### Directive
Go line by line through the entries below and copy those containing the string "truck".

### Input
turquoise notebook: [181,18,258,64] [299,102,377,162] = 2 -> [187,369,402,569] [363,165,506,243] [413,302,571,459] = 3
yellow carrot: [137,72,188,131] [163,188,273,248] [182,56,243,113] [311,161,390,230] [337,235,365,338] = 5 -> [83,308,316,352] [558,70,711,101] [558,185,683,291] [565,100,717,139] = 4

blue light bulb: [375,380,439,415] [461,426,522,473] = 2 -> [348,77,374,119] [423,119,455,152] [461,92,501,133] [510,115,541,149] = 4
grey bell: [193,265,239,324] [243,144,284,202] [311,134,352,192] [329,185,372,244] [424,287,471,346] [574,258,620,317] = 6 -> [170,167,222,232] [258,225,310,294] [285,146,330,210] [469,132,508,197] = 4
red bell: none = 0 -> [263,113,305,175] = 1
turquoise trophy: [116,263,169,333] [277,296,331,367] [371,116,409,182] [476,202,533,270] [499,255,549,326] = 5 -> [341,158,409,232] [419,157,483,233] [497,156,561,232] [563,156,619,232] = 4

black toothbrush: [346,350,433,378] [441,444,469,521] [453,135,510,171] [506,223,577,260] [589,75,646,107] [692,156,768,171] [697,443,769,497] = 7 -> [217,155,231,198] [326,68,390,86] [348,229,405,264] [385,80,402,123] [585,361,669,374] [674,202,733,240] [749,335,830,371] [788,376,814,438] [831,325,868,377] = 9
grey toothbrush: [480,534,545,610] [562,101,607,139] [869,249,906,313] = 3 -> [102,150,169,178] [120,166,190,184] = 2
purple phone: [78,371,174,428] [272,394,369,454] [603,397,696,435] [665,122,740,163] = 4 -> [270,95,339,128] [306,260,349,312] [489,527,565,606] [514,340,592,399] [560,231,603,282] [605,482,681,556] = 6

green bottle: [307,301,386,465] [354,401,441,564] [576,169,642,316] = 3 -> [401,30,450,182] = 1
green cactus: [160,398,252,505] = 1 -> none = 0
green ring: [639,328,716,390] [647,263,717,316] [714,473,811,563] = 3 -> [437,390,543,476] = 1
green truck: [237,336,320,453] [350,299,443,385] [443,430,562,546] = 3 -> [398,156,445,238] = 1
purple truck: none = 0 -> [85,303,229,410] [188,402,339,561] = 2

### Written reply
green truck: [237,336,320,453] [350,299,443,385] [443,430,562,546] = 3 -> [398,156,445,238] = 1
purple truck: none = 0 -> [85,303,229,410] [188,402,339,561] = 2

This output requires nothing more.